▸ **Problem requirements**: Output each record exactly as given. Leave out every picture.

▸ **Available data**:
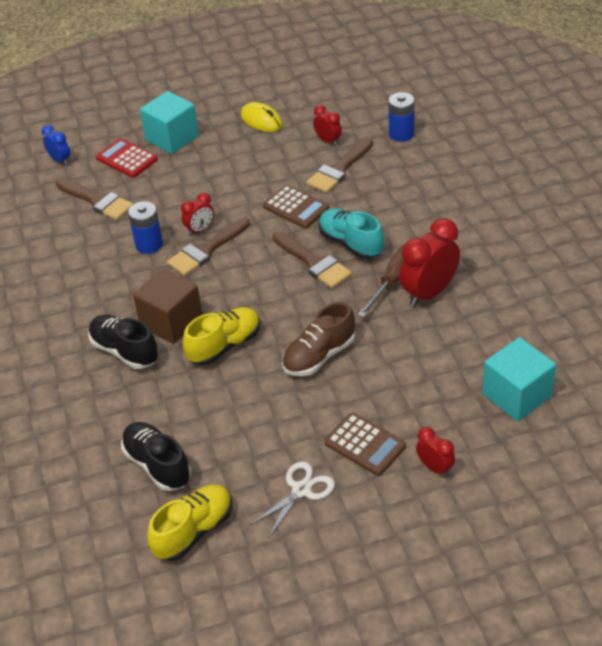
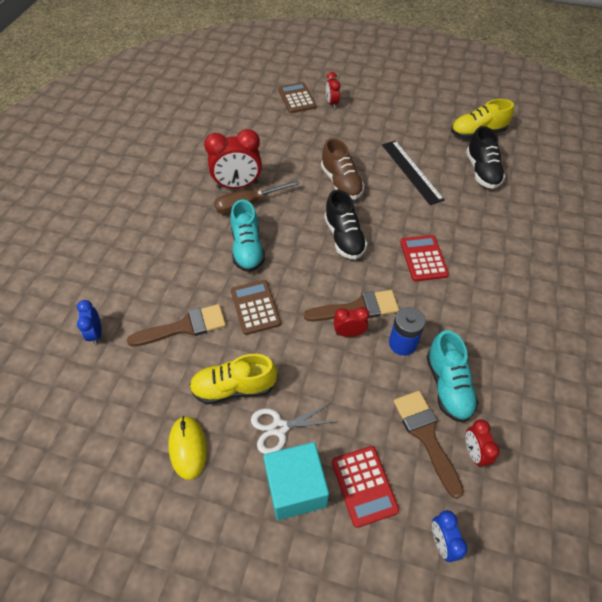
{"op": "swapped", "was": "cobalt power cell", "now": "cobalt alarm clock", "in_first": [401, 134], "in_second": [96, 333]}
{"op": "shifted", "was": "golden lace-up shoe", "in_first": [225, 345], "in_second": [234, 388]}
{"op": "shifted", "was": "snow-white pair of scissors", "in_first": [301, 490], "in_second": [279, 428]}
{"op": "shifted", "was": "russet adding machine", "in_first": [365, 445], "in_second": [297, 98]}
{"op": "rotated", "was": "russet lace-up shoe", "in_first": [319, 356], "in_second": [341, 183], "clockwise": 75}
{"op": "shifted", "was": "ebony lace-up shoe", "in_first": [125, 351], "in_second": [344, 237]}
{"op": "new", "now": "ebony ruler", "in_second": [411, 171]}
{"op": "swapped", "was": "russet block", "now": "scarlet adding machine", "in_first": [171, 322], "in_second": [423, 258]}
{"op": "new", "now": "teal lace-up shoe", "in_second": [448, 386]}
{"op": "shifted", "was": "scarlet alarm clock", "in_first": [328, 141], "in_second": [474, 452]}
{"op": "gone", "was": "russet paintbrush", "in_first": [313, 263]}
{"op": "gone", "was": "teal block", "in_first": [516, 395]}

▸ **Solution**:
{"op": "swapped", "was": "cobalt power cell", "now": "cobalt alarm clock", "in_first": [401, 134], "in_second": [96, 333]}
{"op": "shifted", "was": "golden lace-up shoe", "in_first": [225, 345], "in_second": [234, 388]}
{"op": "shifted", "was": "snow-white pair of scissors", "in_first": [301, 490], "in_second": [279, 428]}
{"op": "shifted", "was": "russet adding machine", "in_first": [365, 445], "in_second": [297, 98]}
{"op": "rotated", "was": "russet lace-up shoe", "in_first": [319, 356], "in_second": [341, 183], "clockwise": 75}
{"op": "shifted", "was": "ebony lace-up shoe", "in_first": [125, 351], "in_second": [344, 237]}
{"op": "new", "now": "ebony ruler", "in_second": [411, 171]}
{"op": "swapped", "was": "russet block", "now": "scarlet adding machine", "in_first": [171, 322], "in_second": [423, 258]}
{"op": "new", "now": "teal lace-up shoe", "in_second": [448, 386]}
{"op": "shifted", "was": "scarlet alarm clock", "in_first": [328, 141], "in_second": [474, 452]}
{"op": "gone", "was": "russet paintbrush", "in_first": [313, 263]}
{"op": "gone", "was": "teal block", "in_first": [516, 395]}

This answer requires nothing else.